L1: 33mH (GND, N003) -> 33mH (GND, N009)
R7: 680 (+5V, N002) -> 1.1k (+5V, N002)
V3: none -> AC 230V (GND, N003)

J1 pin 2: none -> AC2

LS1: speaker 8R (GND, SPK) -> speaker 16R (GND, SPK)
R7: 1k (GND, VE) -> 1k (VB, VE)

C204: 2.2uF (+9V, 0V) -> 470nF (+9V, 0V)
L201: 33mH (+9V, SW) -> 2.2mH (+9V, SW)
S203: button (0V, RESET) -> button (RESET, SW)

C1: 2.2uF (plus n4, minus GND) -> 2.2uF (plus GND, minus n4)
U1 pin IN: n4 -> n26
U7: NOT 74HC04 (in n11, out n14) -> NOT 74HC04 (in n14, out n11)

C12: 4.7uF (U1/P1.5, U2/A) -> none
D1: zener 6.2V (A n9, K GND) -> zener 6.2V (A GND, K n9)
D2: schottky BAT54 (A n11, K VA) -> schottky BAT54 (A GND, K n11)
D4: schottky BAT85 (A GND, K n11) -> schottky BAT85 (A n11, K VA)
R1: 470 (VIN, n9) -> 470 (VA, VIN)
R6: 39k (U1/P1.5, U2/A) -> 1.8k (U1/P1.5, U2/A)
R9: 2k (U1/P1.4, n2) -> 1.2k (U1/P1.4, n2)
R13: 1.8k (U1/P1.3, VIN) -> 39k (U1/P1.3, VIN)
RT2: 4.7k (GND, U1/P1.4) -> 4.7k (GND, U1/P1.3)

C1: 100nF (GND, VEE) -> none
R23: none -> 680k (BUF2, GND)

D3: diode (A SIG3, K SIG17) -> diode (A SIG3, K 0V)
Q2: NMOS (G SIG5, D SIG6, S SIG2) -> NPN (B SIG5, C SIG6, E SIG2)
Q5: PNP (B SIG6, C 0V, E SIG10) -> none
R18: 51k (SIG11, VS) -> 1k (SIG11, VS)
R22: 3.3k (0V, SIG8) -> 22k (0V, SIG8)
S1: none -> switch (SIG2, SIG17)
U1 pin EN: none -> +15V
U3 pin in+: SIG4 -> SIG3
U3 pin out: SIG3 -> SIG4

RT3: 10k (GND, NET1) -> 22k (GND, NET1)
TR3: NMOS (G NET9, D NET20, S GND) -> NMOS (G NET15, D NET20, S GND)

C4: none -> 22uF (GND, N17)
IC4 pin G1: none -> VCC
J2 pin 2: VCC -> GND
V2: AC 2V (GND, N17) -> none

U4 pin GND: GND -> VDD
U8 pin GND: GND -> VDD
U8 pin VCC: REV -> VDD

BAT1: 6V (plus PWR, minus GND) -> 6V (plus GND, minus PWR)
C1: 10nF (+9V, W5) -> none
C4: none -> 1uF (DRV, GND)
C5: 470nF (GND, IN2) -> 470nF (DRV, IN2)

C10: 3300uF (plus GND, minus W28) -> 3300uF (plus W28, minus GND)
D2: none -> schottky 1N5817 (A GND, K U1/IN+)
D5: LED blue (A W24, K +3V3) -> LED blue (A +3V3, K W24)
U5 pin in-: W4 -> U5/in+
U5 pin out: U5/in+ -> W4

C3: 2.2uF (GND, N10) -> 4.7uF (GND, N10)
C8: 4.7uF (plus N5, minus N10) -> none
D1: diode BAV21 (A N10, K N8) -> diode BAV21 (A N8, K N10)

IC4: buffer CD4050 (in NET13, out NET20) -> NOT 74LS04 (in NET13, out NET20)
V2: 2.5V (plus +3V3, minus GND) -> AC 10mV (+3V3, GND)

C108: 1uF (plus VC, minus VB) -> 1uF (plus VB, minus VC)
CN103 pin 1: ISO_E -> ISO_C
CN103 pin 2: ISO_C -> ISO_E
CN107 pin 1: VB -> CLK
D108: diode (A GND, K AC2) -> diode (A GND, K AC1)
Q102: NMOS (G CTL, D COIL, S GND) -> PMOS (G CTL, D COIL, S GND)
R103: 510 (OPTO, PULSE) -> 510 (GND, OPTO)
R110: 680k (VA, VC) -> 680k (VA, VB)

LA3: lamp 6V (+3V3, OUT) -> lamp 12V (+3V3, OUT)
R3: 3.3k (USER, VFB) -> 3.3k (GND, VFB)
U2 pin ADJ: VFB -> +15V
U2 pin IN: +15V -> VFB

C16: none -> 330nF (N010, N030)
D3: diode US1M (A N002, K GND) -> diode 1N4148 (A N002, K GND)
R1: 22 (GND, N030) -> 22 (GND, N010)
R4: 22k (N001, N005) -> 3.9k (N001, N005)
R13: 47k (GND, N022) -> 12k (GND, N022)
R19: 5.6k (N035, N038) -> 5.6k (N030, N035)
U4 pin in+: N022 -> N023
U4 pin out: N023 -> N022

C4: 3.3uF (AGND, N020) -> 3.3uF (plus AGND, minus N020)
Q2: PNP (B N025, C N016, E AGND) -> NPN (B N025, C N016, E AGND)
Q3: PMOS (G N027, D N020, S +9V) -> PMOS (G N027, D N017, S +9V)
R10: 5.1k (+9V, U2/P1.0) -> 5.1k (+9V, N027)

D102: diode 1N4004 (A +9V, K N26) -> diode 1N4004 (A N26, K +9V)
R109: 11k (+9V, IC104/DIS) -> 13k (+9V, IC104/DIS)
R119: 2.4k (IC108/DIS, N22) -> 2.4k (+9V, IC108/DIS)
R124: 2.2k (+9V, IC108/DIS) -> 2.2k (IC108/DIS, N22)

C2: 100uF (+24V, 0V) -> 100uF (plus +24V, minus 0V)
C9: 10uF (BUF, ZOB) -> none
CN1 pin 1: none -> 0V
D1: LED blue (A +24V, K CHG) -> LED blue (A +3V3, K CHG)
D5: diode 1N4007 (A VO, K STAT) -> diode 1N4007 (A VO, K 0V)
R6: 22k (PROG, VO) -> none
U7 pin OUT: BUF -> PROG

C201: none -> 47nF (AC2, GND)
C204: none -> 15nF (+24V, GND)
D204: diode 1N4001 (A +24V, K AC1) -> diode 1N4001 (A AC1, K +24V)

----------------------------------------

Problem statement: Check each line of the records above for "AGND", and copy those that have it.

Written answer:
C4: 3.3uF (AGND, N020) -> 3.3uF (plus AGND, minus N020)
Q2: PNP (B N025, C N016, E AGND) -> NPN (B N025, C N016, E AGND)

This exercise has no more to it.